[Colored shape tracking data]
━━━━━━

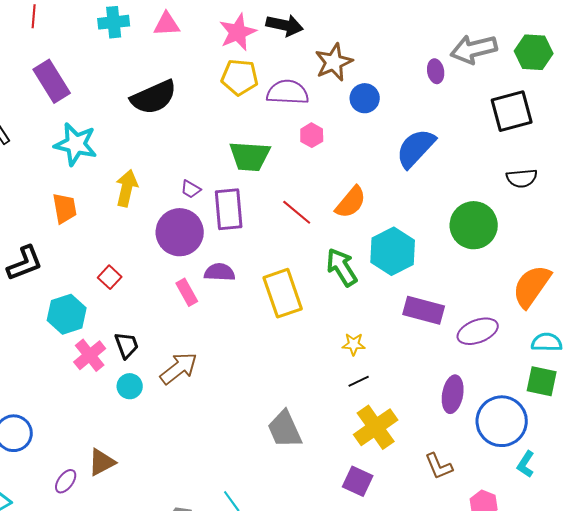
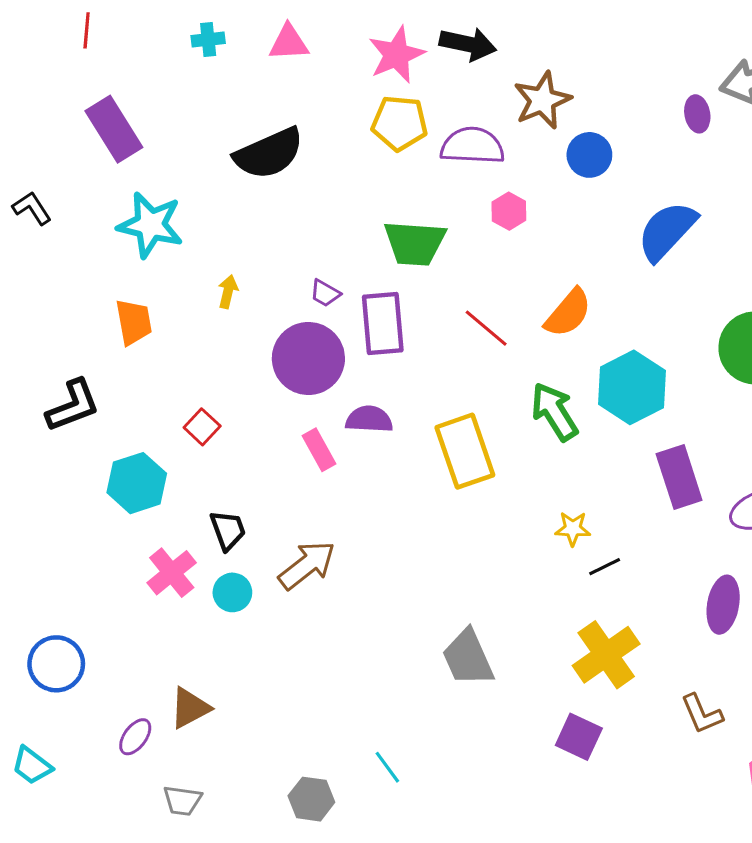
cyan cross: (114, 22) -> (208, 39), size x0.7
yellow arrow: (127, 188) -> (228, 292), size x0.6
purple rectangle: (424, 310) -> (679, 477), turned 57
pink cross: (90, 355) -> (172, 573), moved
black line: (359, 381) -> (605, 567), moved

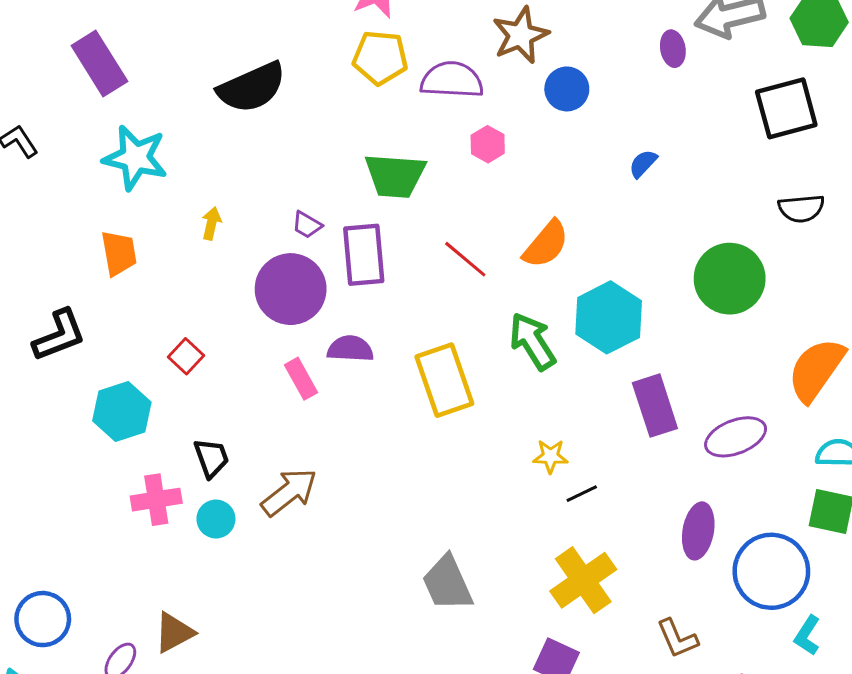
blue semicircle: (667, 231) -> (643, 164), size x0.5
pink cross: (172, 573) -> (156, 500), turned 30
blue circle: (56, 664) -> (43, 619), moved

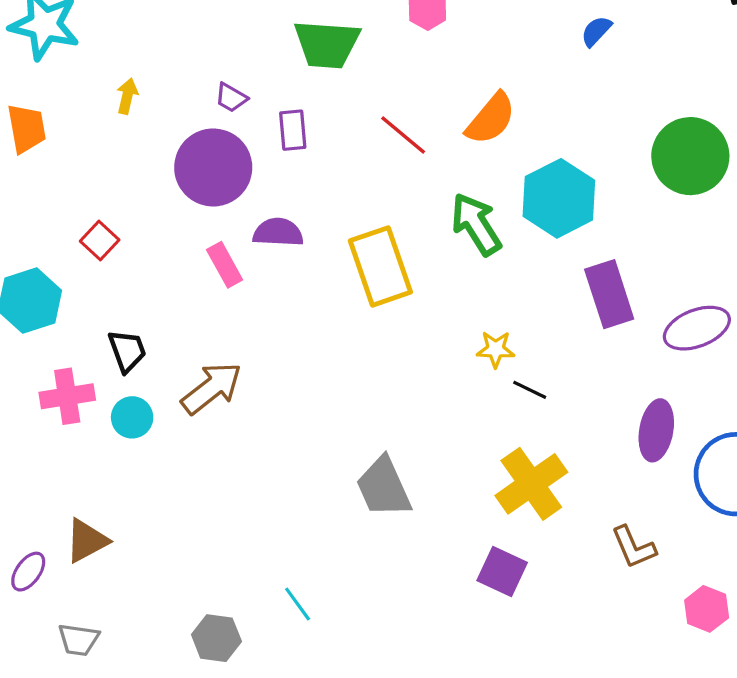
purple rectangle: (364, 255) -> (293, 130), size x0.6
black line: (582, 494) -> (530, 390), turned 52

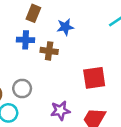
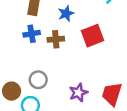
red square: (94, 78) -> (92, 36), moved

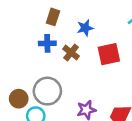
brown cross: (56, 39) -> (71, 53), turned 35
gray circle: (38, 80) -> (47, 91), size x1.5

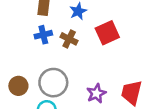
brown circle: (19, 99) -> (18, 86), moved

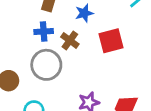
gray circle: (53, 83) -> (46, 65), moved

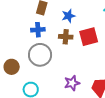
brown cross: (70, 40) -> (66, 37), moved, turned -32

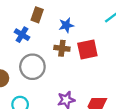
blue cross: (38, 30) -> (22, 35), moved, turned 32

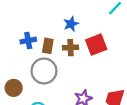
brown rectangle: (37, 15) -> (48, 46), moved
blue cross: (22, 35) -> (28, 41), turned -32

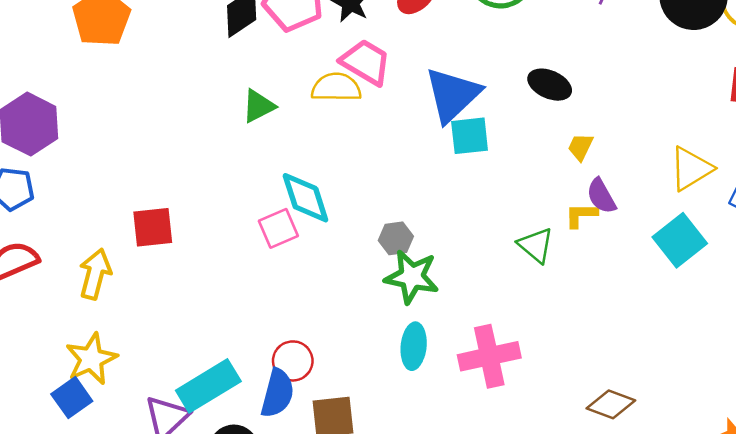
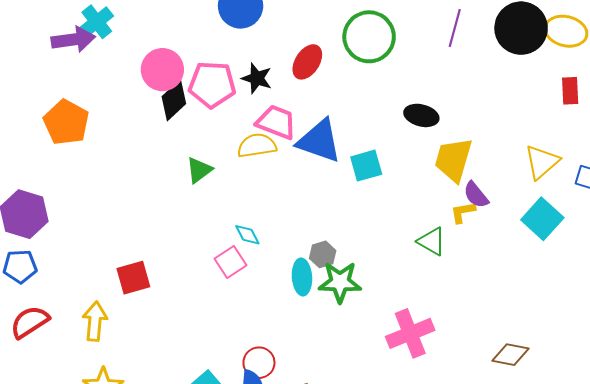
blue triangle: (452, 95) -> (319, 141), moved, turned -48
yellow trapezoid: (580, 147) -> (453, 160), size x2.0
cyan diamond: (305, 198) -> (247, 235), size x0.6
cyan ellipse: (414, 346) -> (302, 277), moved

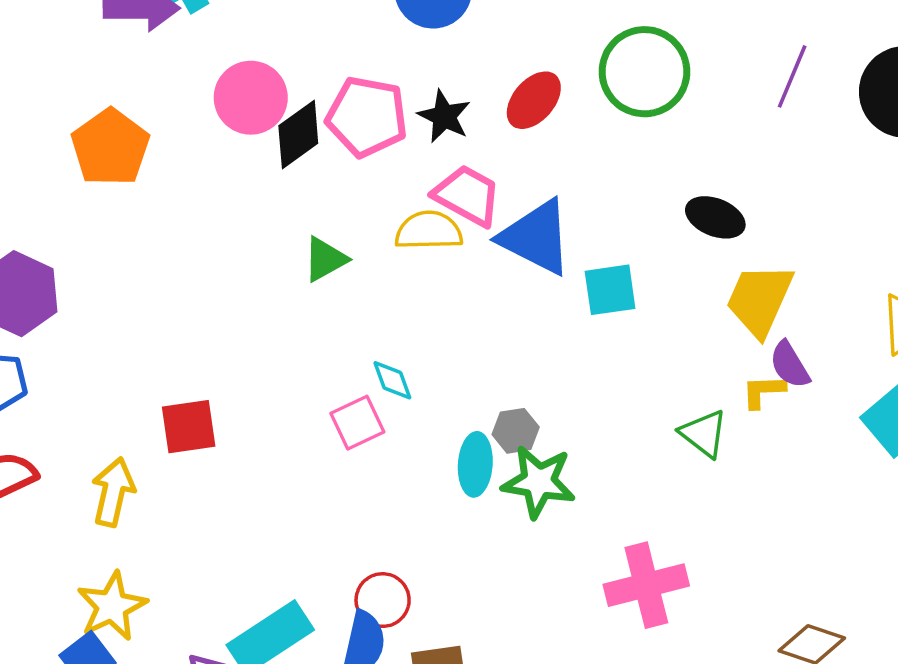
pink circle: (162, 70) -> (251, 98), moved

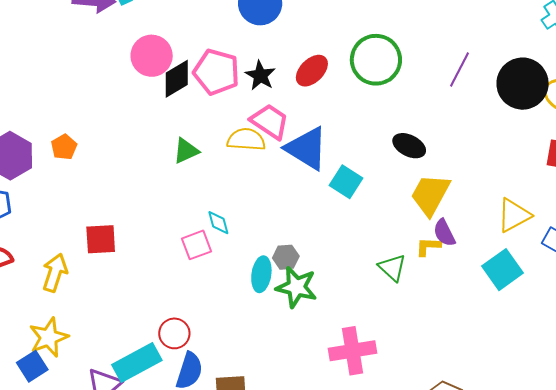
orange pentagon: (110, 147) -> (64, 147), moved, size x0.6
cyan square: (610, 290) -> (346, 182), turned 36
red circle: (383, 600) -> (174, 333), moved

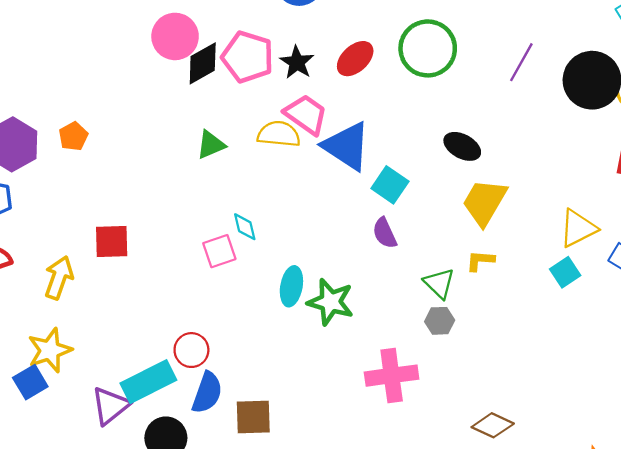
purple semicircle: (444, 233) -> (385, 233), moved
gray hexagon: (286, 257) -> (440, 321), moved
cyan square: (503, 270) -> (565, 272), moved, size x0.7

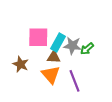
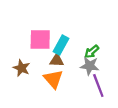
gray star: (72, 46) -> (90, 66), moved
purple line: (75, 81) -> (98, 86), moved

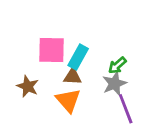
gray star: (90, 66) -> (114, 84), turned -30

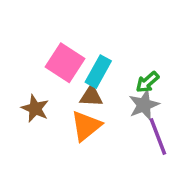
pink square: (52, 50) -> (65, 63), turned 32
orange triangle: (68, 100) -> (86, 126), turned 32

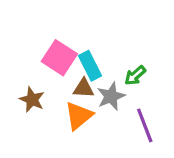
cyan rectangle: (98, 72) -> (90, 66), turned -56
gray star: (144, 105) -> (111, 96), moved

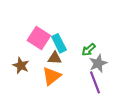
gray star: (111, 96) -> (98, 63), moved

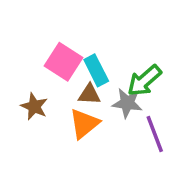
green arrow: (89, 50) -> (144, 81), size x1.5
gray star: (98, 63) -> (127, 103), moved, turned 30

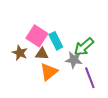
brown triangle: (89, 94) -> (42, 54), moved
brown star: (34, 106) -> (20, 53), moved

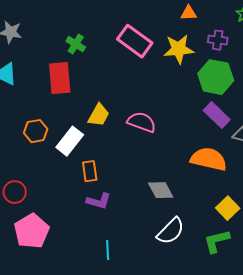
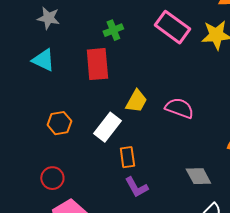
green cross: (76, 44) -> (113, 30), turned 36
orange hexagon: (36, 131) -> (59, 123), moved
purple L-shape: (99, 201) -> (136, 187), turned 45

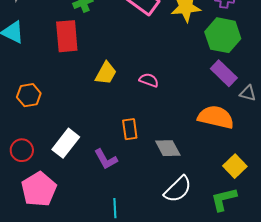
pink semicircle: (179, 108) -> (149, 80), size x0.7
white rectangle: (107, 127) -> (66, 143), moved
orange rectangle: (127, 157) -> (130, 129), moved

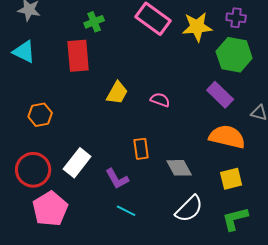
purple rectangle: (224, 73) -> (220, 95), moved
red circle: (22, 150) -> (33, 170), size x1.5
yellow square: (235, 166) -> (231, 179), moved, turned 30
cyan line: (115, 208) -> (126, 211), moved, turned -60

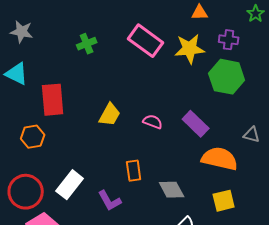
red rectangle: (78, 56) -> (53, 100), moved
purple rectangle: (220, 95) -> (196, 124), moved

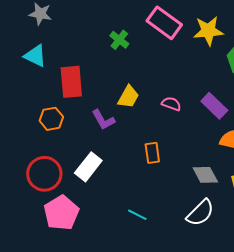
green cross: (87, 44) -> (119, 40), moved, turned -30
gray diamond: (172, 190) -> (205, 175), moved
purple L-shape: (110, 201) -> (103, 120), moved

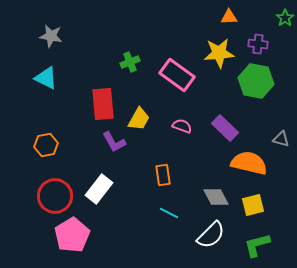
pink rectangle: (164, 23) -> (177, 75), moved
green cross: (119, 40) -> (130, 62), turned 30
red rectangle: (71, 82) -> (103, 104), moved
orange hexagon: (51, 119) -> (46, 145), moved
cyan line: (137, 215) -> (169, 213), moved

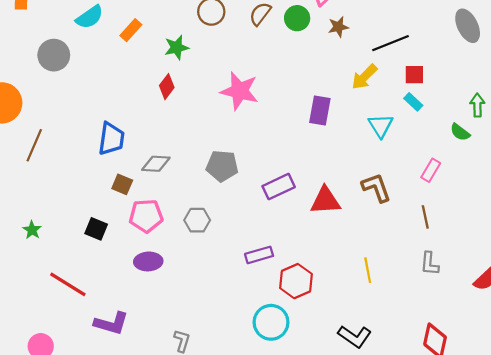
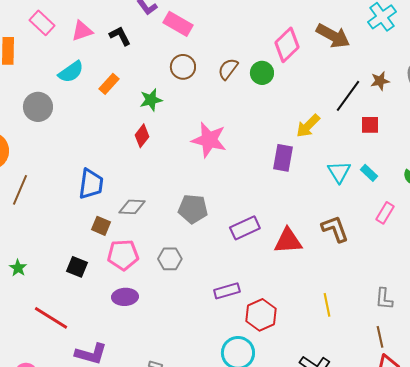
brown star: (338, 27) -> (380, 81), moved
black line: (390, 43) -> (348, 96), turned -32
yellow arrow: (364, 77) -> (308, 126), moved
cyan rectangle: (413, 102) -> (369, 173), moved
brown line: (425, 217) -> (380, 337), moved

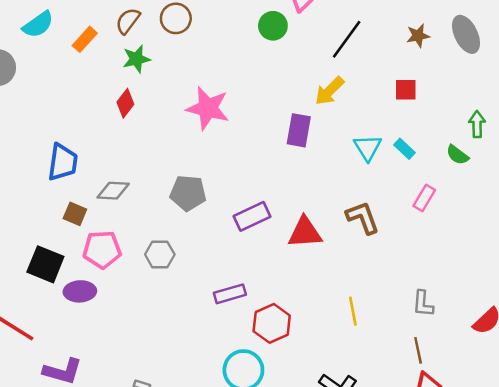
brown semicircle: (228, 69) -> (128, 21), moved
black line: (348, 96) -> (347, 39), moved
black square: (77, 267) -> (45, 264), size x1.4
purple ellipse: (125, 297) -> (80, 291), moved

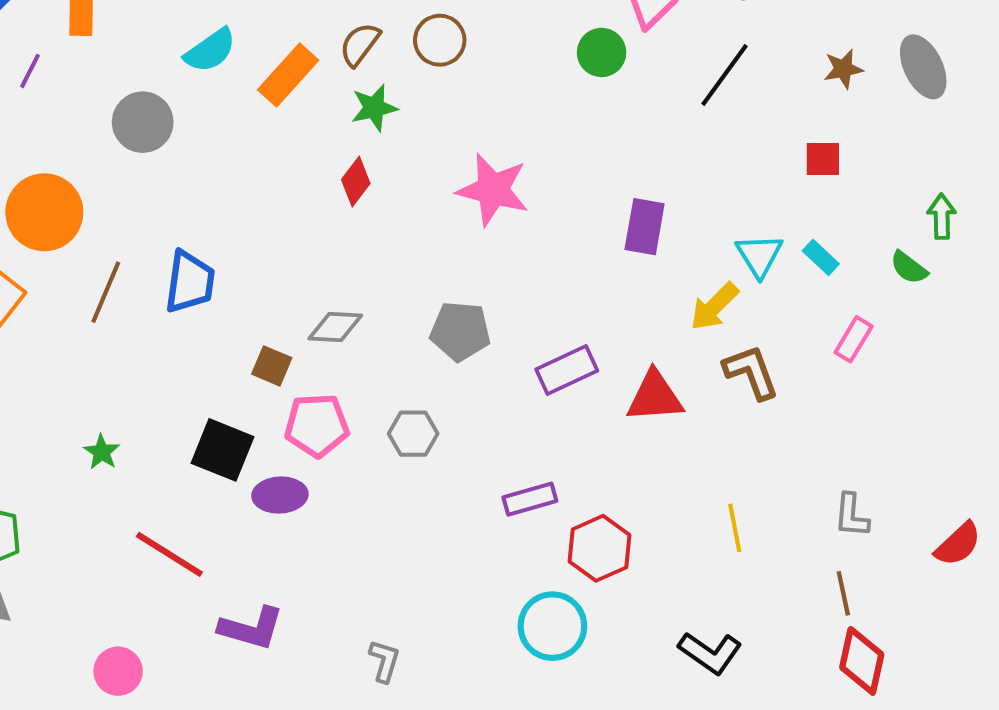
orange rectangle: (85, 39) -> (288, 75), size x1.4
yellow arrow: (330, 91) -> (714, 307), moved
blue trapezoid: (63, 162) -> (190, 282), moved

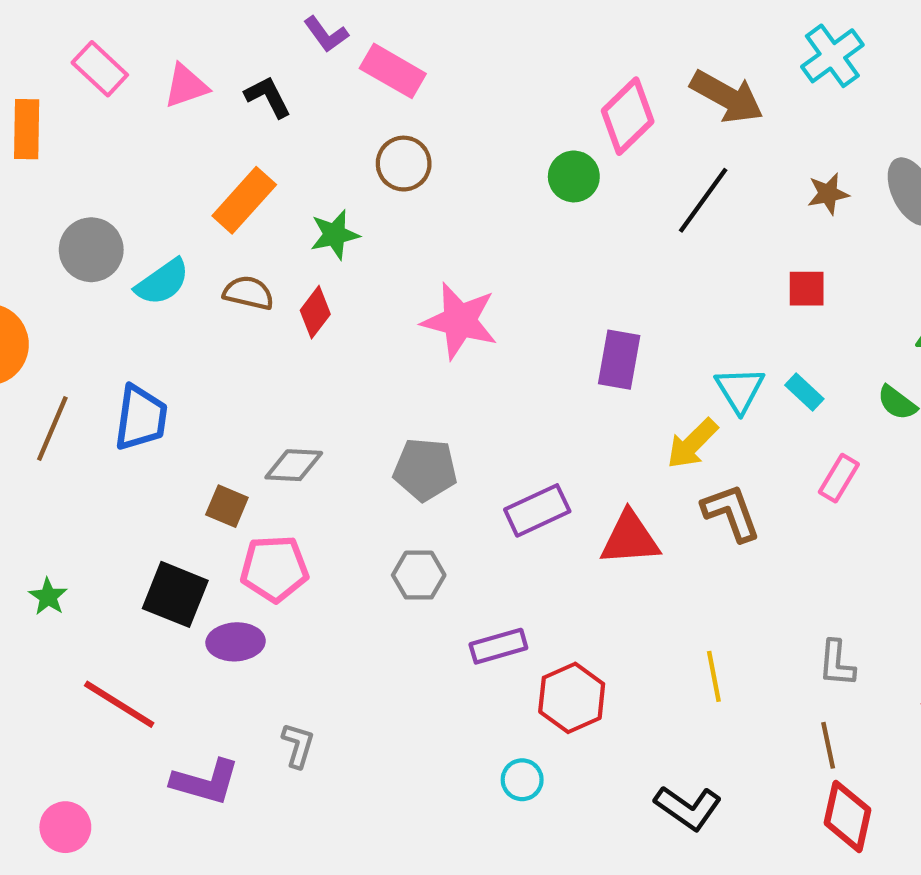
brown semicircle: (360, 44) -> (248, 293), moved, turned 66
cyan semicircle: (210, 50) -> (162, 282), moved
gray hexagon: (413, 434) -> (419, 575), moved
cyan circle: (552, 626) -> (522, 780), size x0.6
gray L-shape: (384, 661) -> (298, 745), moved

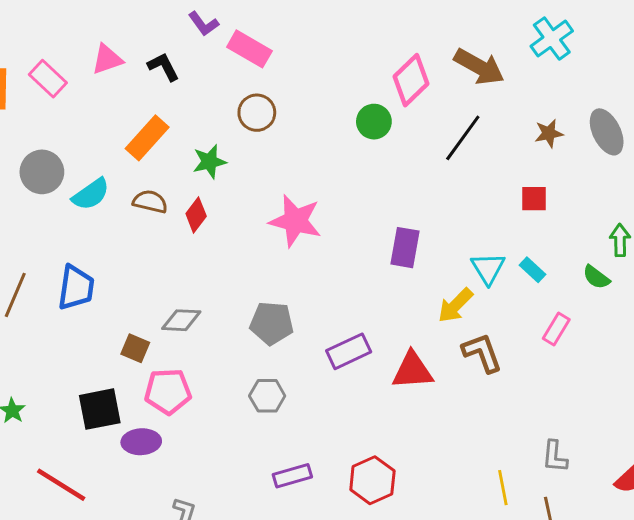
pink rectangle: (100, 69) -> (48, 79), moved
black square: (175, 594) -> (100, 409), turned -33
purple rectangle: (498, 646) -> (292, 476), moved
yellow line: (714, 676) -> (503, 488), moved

━━━━━━

→ Required work:
Write the entries out again word for word. Omit all pictures from them.

→ Answer for this exercise:
cyan cross: (114, 22) -> (208, 39), size x0.7
yellow arrow: (127, 188) -> (228, 292), size x0.6
purple rectangle: (424, 310) -> (679, 477), turned 57
pink cross: (90, 355) -> (172, 573), moved
black line: (359, 381) -> (605, 567), moved

blue semicircle: (667, 231) -> (643, 164), size x0.5
pink cross: (172, 573) -> (156, 500), turned 30
blue circle: (56, 664) -> (43, 619), moved

purple rectangle: (364, 255) -> (293, 130), size x0.6
black line: (582, 494) -> (530, 390), turned 52

red square: (94, 78) -> (92, 36), moved

brown cross: (56, 39) -> (71, 53), turned 35
gray circle: (38, 80) -> (47, 91), size x1.5

brown circle: (19, 99) -> (18, 86), moved

gray circle: (53, 83) -> (46, 65), moved

brown cross: (70, 40) -> (66, 37), moved, turned -32

blue cross: (38, 30) -> (22, 35), moved, turned 32

brown rectangle: (37, 15) -> (48, 46), moved
blue cross: (22, 35) -> (28, 41), turned -32

blue triangle: (452, 95) -> (319, 141), moved, turned -48
yellow trapezoid: (580, 147) -> (453, 160), size x2.0
cyan diamond: (305, 198) -> (247, 235), size x0.6
cyan ellipse: (414, 346) -> (302, 277), moved

pink circle: (162, 70) -> (251, 98), moved

orange pentagon: (110, 147) -> (64, 147), moved, size x0.6
cyan square: (610, 290) -> (346, 182), turned 36
red circle: (383, 600) -> (174, 333), moved

purple semicircle: (444, 233) -> (385, 233), moved
gray hexagon: (286, 257) -> (440, 321), moved
cyan square: (503, 270) -> (565, 272), moved, size x0.7

gray star: (72, 46) -> (90, 66), moved
purple line: (75, 81) -> (98, 86), moved

gray star: (90, 66) -> (114, 84), turned -30

pink square: (52, 50) -> (65, 63), turned 32
orange triangle: (68, 100) -> (86, 126), turned 32

cyan rectangle: (98, 72) -> (90, 66), turned -56
gray star: (144, 105) -> (111, 96), moved

gray star: (111, 96) -> (98, 63), moved

green arrow: (89, 50) -> (144, 81), size x1.5
gray star: (98, 63) -> (127, 103), moved, turned 30

brown triangle: (89, 94) -> (42, 54), moved
brown star: (34, 106) -> (20, 53), moved

green cross: (76, 44) -> (113, 30), turned 36
orange hexagon: (36, 131) -> (59, 123), moved
purple L-shape: (99, 201) -> (136, 187), turned 45

pink semicircle: (179, 108) -> (149, 80), size x0.7
white rectangle: (107, 127) -> (66, 143), moved
orange rectangle: (127, 157) -> (130, 129), moved

purple rectangle: (224, 73) -> (220, 95), moved
red circle: (22, 150) -> (33, 170), size x1.5
yellow square: (235, 166) -> (231, 179), moved, turned 30
cyan line: (115, 208) -> (126, 211), moved, turned -60

red rectangle: (78, 56) -> (53, 100), moved
purple rectangle: (220, 95) -> (196, 124), moved

green cross: (87, 44) -> (119, 40), moved, turned -30
gray diamond: (172, 190) -> (205, 175), moved
purple L-shape: (110, 201) -> (103, 120), moved

pink rectangle: (164, 23) -> (177, 75), moved
green cross: (119, 40) -> (130, 62), turned 30
red rectangle: (71, 82) -> (103, 104), moved
orange hexagon: (51, 119) -> (46, 145), moved
cyan line: (137, 215) -> (169, 213), moved

brown star: (338, 27) -> (380, 81), moved
black line: (390, 43) -> (348, 96), turned -32
yellow arrow: (364, 77) -> (308, 126), moved
cyan rectangle: (413, 102) -> (369, 173), moved
brown line: (425, 217) -> (380, 337), moved

brown semicircle: (228, 69) -> (128, 21), moved
black line: (348, 96) -> (347, 39), moved
black square: (77, 267) -> (45, 264), size x1.4
purple ellipse: (125, 297) -> (80, 291), moved

orange rectangle: (85, 39) -> (288, 75), size x1.4
yellow arrow: (330, 91) -> (714, 307), moved
blue trapezoid: (63, 162) -> (190, 282), moved

brown semicircle: (360, 44) -> (248, 293), moved, turned 66
cyan semicircle: (210, 50) -> (162, 282), moved
gray hexagon: (413, 434) -> (419, 575), moved
cyan circle: (552, 626) -> (522, 780), size x0.6
gray L-shape: (384, 661) -> (298, 745), moved

pink rectangle: (100, 69) -> (48, 79), moved
black square: (175, 594) -> (100, 409), turned -33
purple rectangle: (498, 646) -> (292, 476), moved
yellow line: (714, 676) -> (503, 488), moved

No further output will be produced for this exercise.